» **Records supplied**
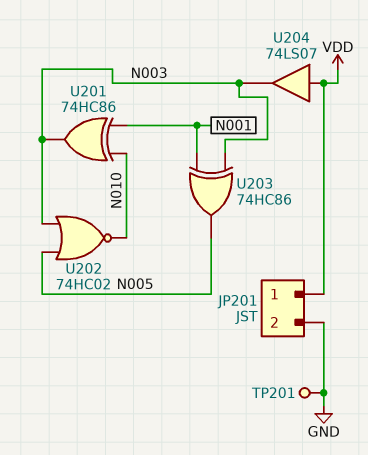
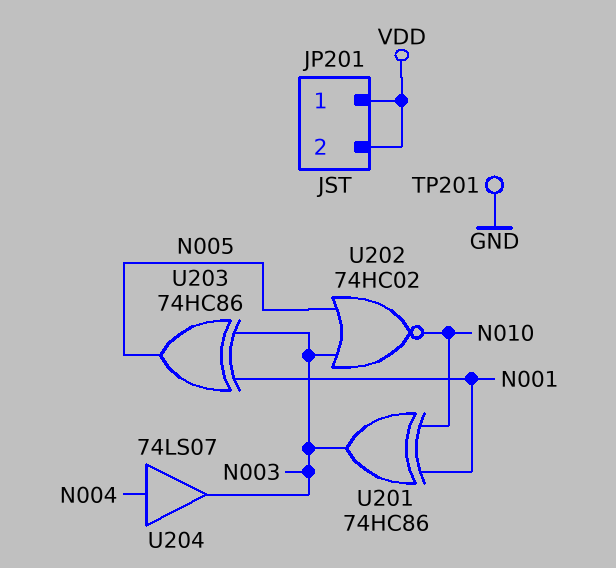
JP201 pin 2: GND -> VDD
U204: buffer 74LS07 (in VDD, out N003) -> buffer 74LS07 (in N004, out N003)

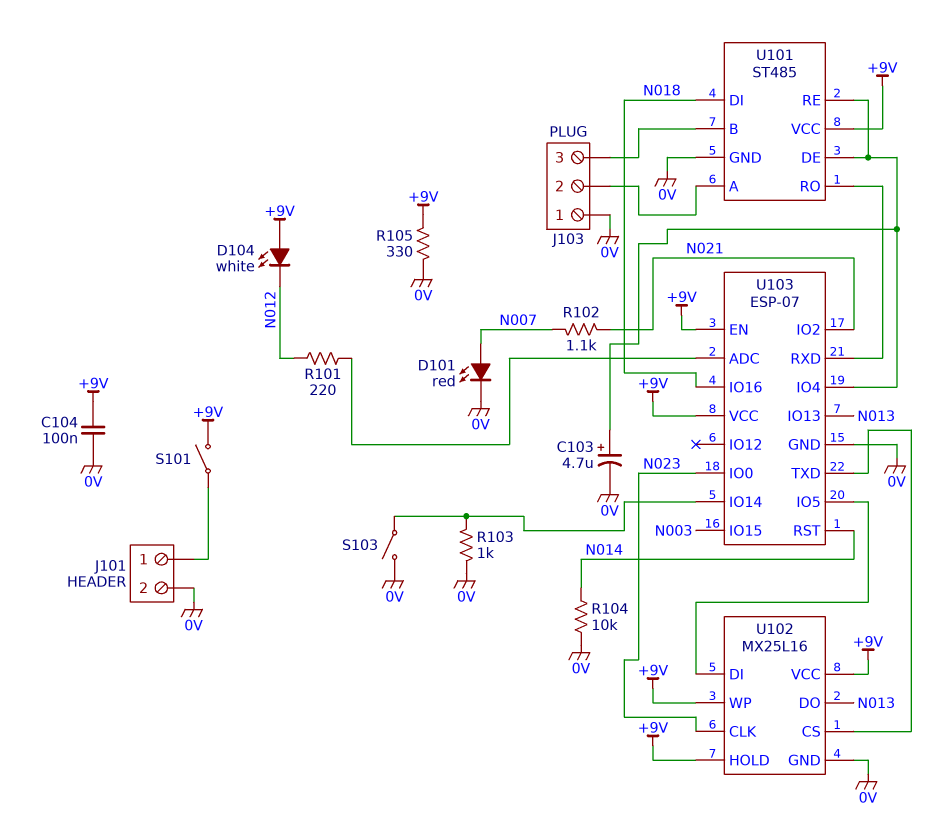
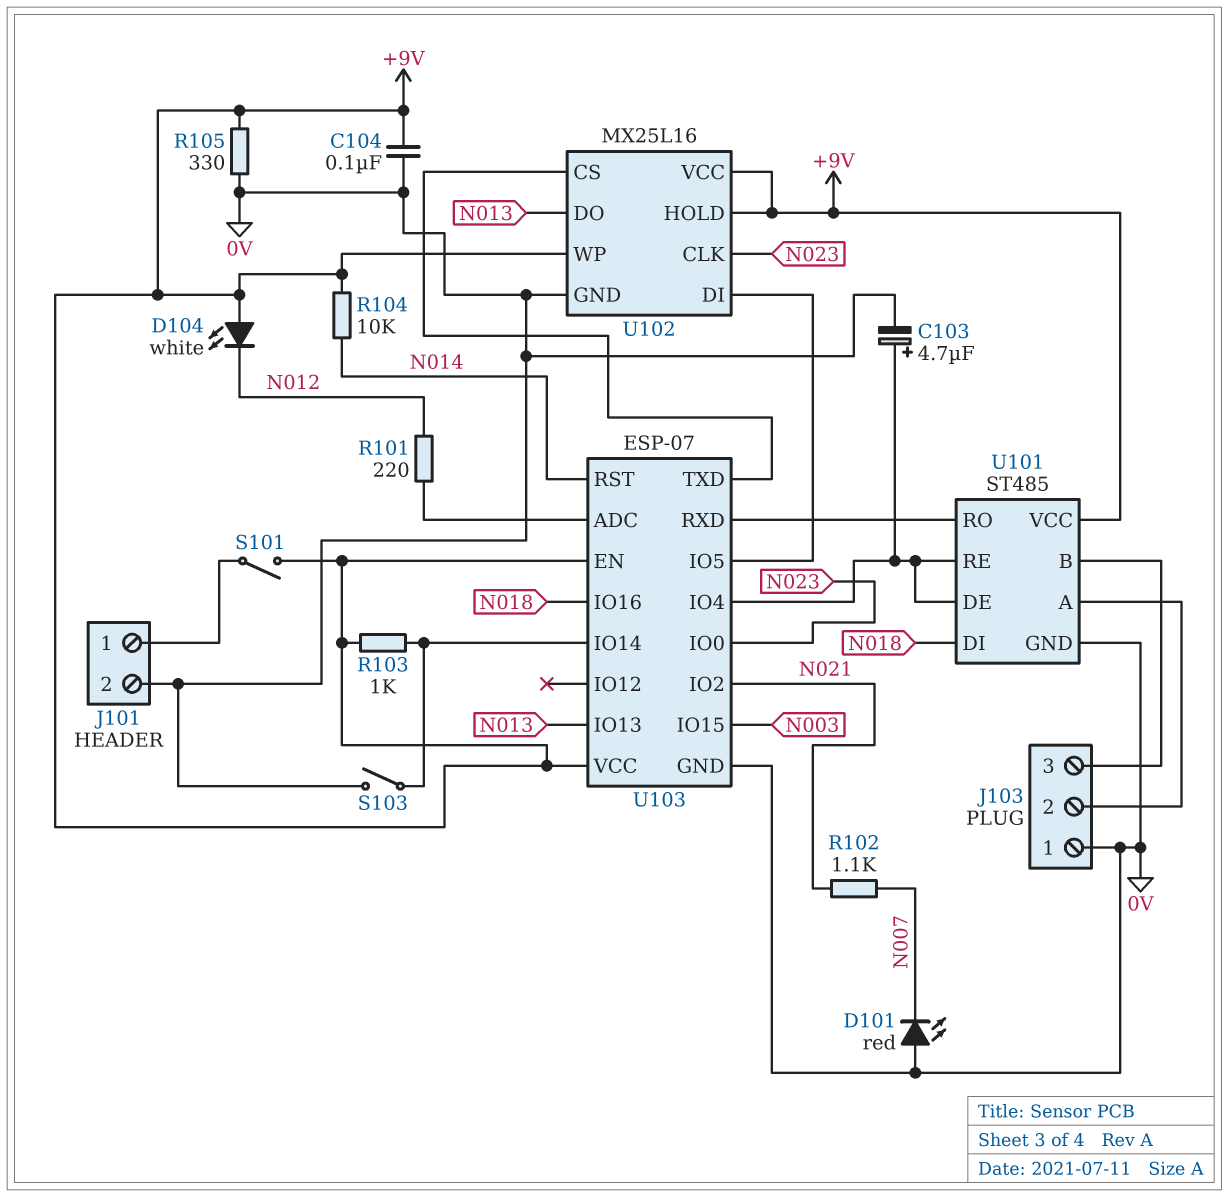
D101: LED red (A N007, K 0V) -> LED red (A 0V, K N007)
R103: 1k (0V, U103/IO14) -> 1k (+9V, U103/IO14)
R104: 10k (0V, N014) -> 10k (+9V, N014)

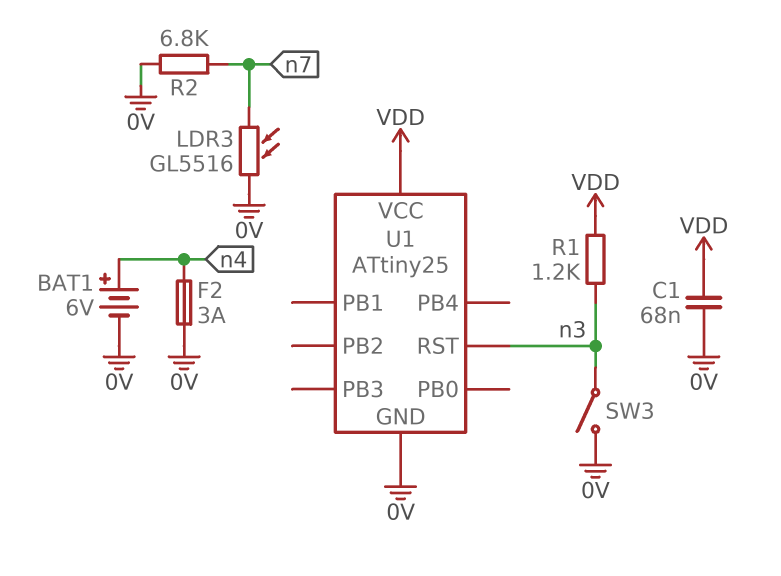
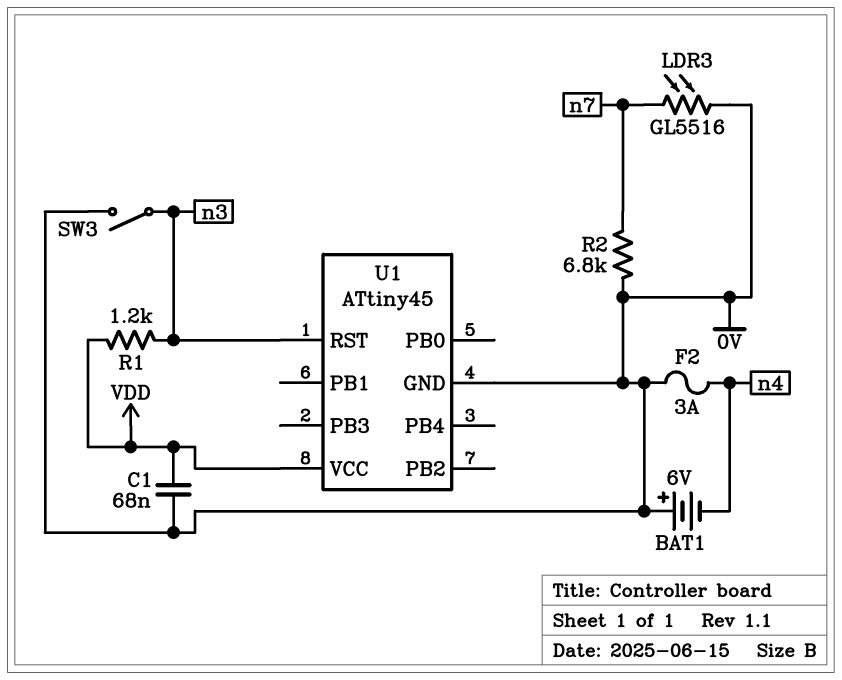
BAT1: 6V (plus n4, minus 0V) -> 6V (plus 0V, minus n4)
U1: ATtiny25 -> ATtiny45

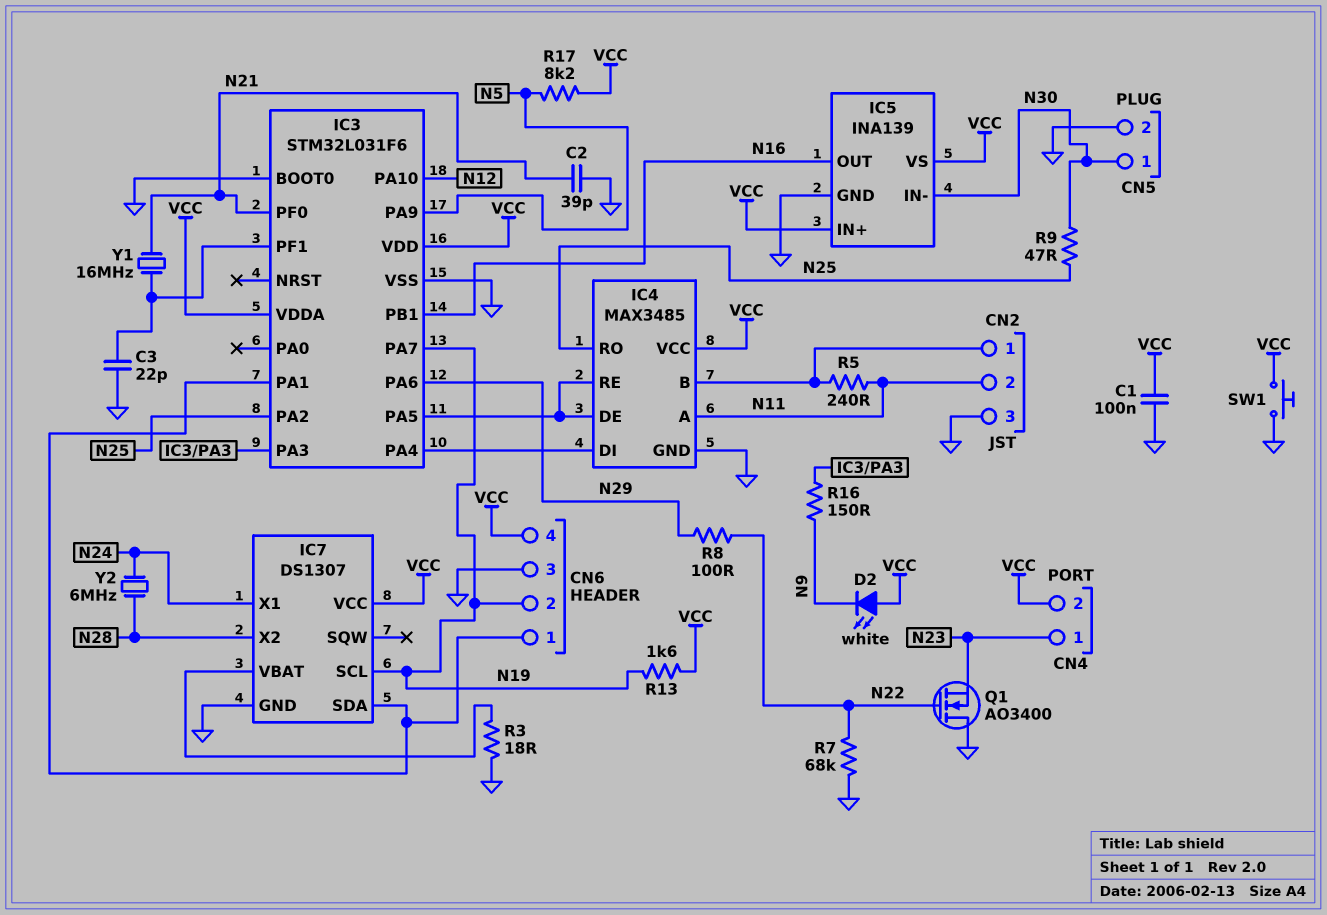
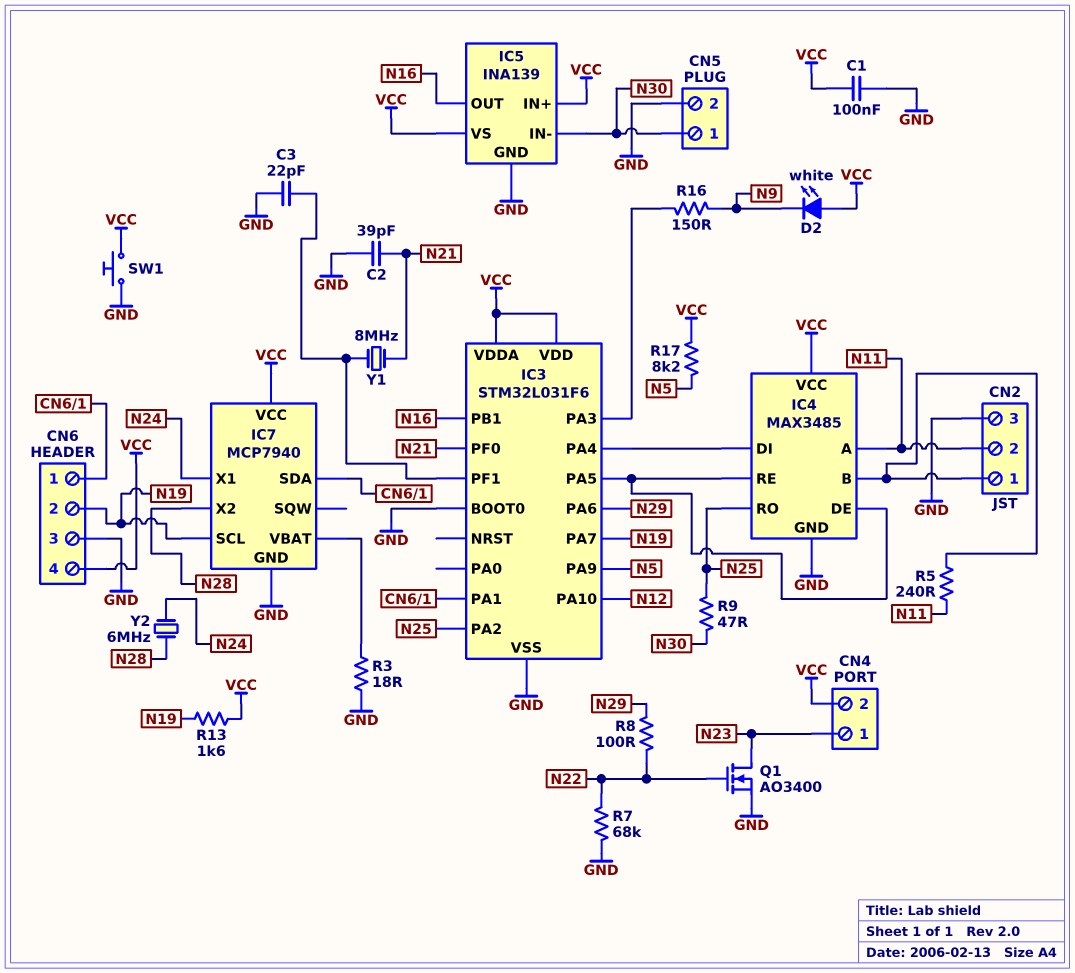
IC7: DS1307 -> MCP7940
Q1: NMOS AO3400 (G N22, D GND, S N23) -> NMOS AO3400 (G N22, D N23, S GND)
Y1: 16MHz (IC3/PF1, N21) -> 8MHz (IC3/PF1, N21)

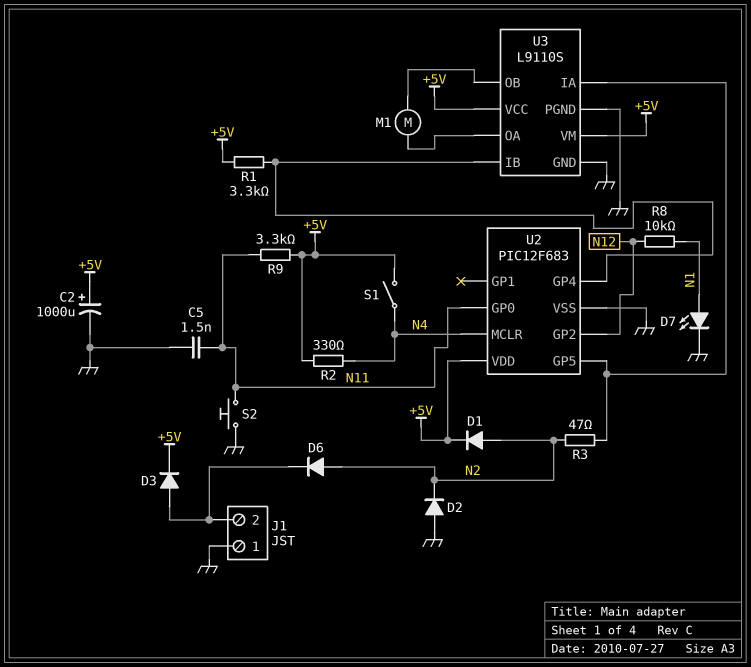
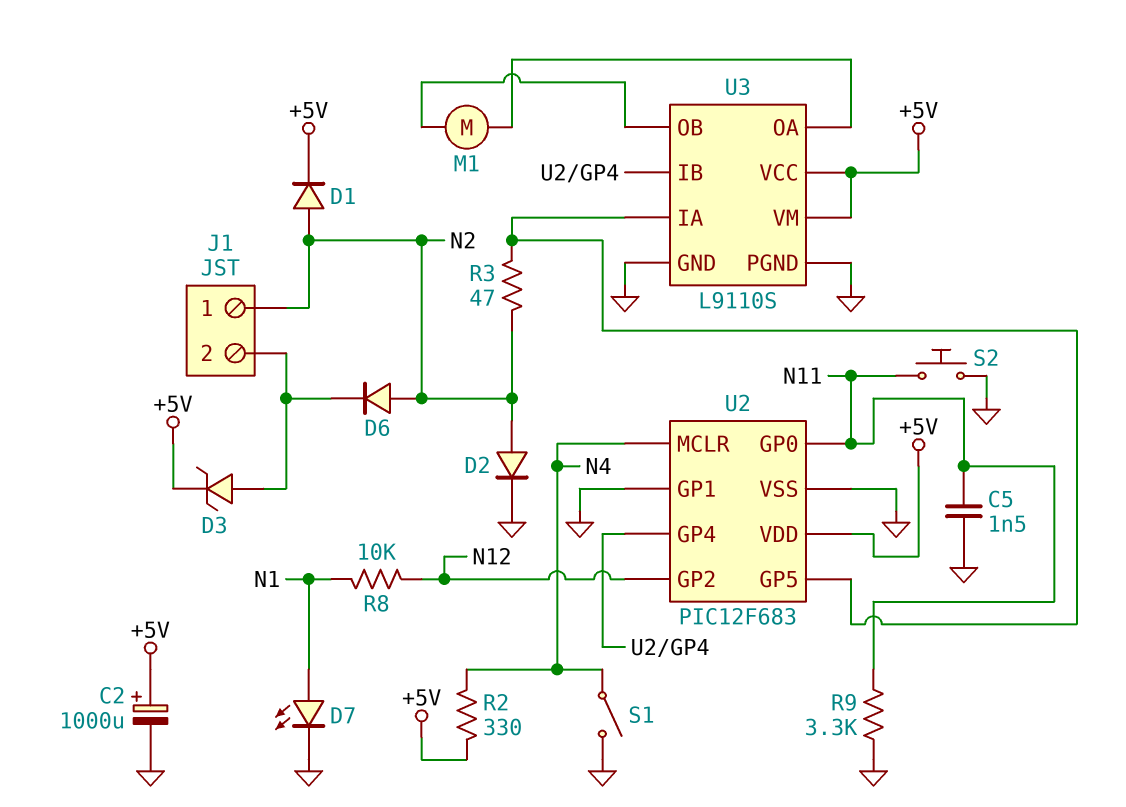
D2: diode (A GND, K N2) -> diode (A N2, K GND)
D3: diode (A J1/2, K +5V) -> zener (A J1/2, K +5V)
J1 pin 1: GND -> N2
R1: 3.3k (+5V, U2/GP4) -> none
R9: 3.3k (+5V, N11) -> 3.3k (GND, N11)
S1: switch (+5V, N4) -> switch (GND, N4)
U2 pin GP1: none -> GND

» **What to do**
Only the lines from the top of the data through the line with "Y1: 16MHz (IC3/PF1, N21)" should be quoted, exactly and with both ends kept; skip the pictures.

» **Solution to the exercise**
JP201 pin 2: GND -> VDD
U204: buffer 74LS07 (in VDD, out N003) -> buffer 74LS07 (in N004, out N003)

D101: LED red (A N007, K 0V) -> LED red (A 0V, K N007)
R103: 1k (0V, U103/IO14) -> 1k (+9V, U103/IO14)
R104: 10k (0V, N014) -> 10k (+9V, N014)

BAT1: 6V (plus n4, minus 0V) -> 6V (plus 0V, minus n4)
U1: ATtiny25 -> ATtiny45

IC7: DS1307 -> MCP7940
Q1: NMOS AO3400 (G N22, D GND, S N23) -> NMOS AO3400 (G N22, D N23, S GND)
Y1: 16MHz (IC3/PF1, N21) -> 8MHz (IC3/PF1, N21)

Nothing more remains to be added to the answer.